*Your task*: Repeat exactly the lines that begin at the one containing "none -> purple cone B3 level 2" and end at the final line of the records; include no pictures and nothing else.

*Data for this task*:
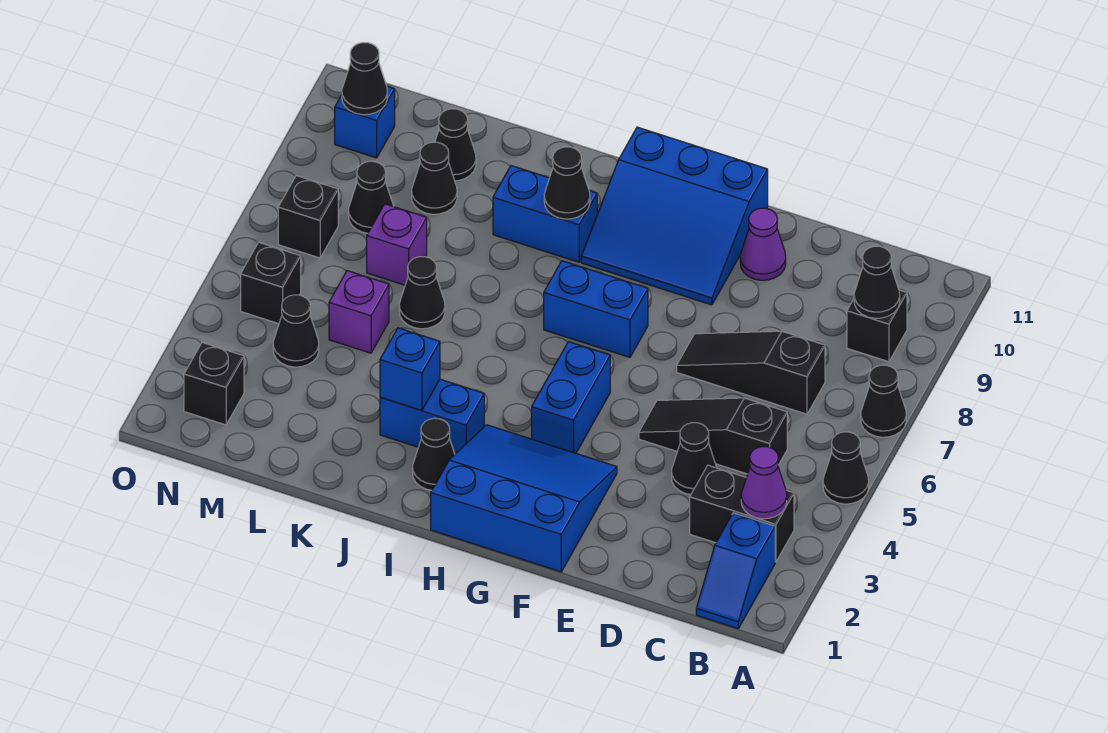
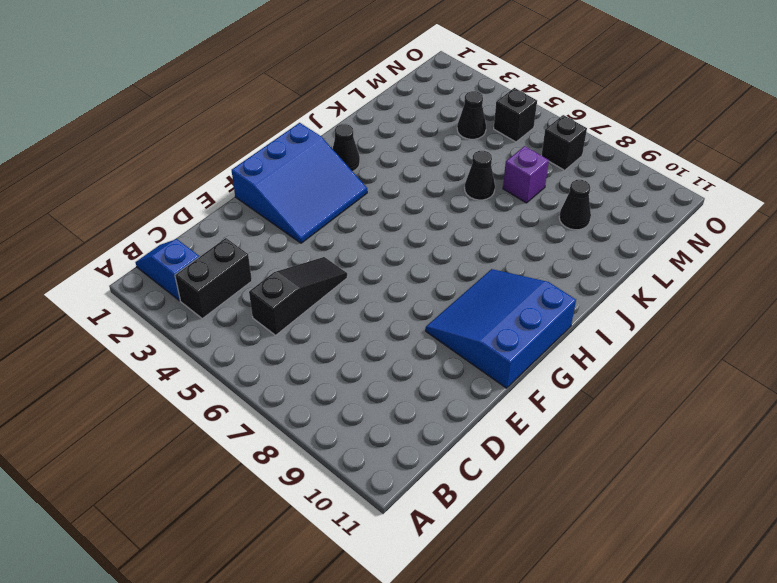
none -> black cone A5 level 1
none -> black cone A7 level 1
none -> black brick B9 level 1
none -> black slope C7:E7 level 1 top C

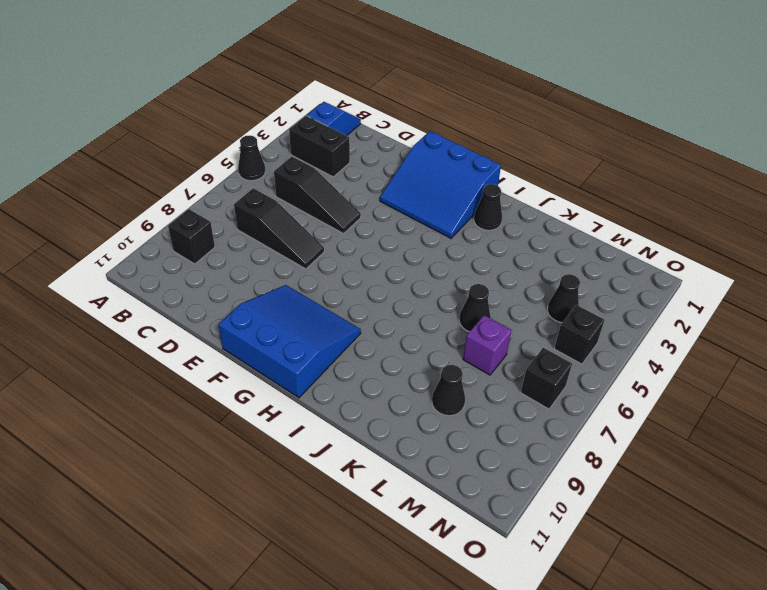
none -> black cone A7 level 1
none -> black cone D4 level 1
none -> purple cone E10 level 1
none -> blue brick G4:G5 level 1

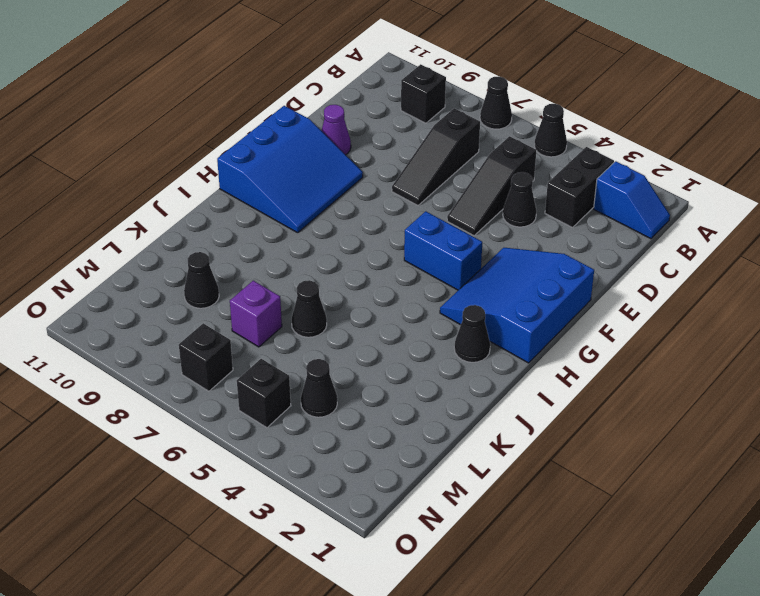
none -> blue brick G7:H7 level 1
none -> blue brick I3:J3 level 1
none -> blue brick I9:J9 level 1
none -> purple brick L5 level 1

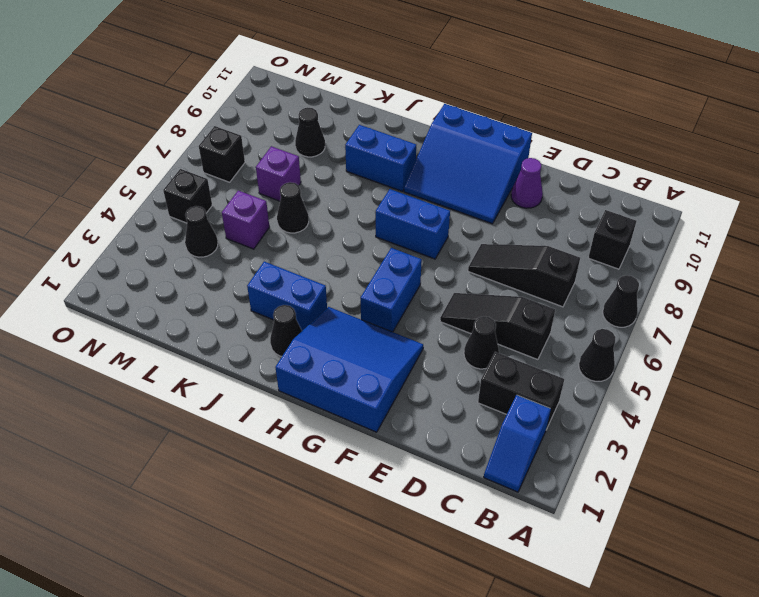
none -> black cone L10 level 1
none -> black cone M8 level 1
none -> black brick N2 level 1
none -> blue brick N10 level 1

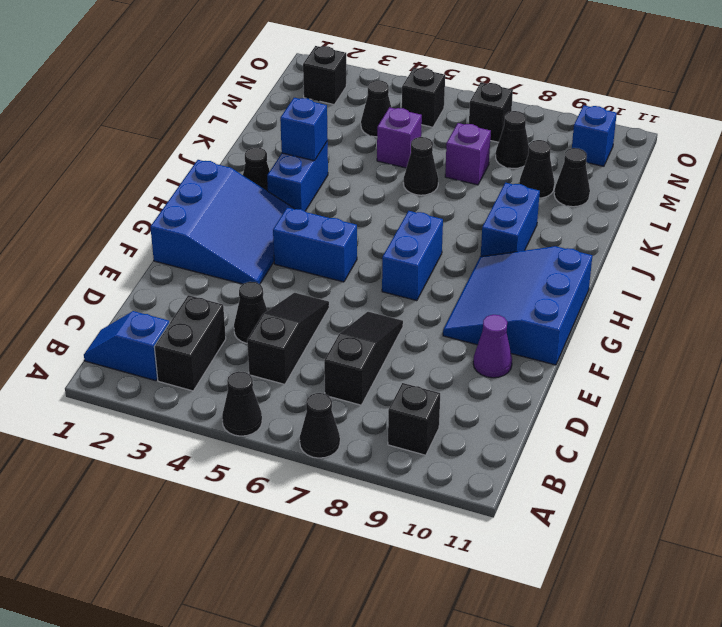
none -> purple cone B3 level 2
none -> black cone B9 level 2
none -> black cone I9 level 2
none -> black cone N10 level 2

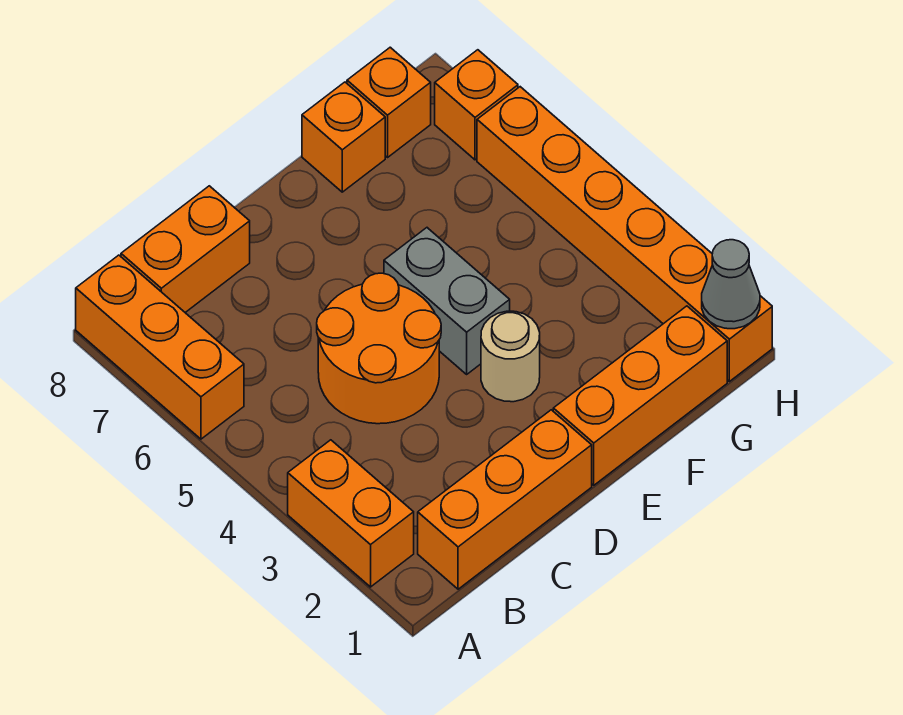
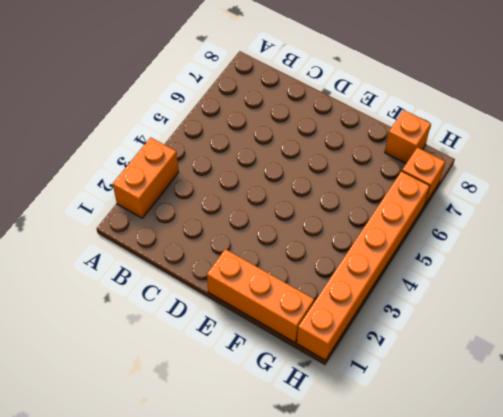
none -> orange brick A6:A8 level 1
none -> orange brick B1:D1 level 1
none -> orange brick B8:C8 level 1

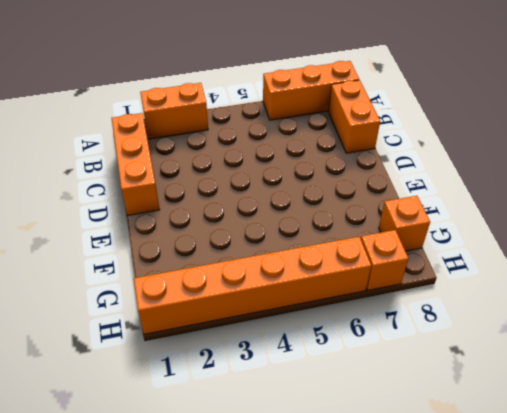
none -> orange round brick C4:D5 level 1
none -> orange brick E1:G1 level 1
none -> tan round brick E3 level 1

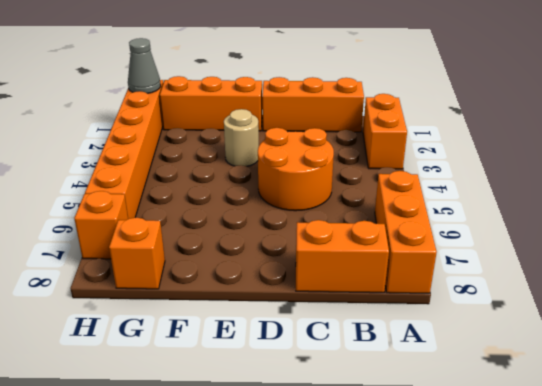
none -> grey brick E4:E5 level 1
none -> orange brick F8 level 1

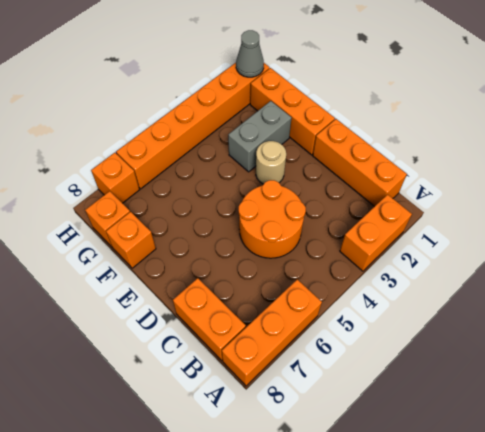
grey brick F2:F3 level 1 -> grey brick E4:E5 level 1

*Solution for this task*:
none -> purple cone B3 level 2
none -> black cone B9 level 2
none -> black cone I9 level 2
none -> black cone N10 level 2

none -> orange brick A6:A8 level 1
none -> orange brick B1:D1 level 1
none -> orange brick B8:C8 level 1

none -> orange round brick C4:D5 level 1
none -> orange brick E1:G1 level 1
none -> tan round brick E3 level 1

none -> grey brick E4:E5 level 1
none -> orange brick F8 level 1

grey brick F2:F3 level 1 -> grey brick E4:E5 level 1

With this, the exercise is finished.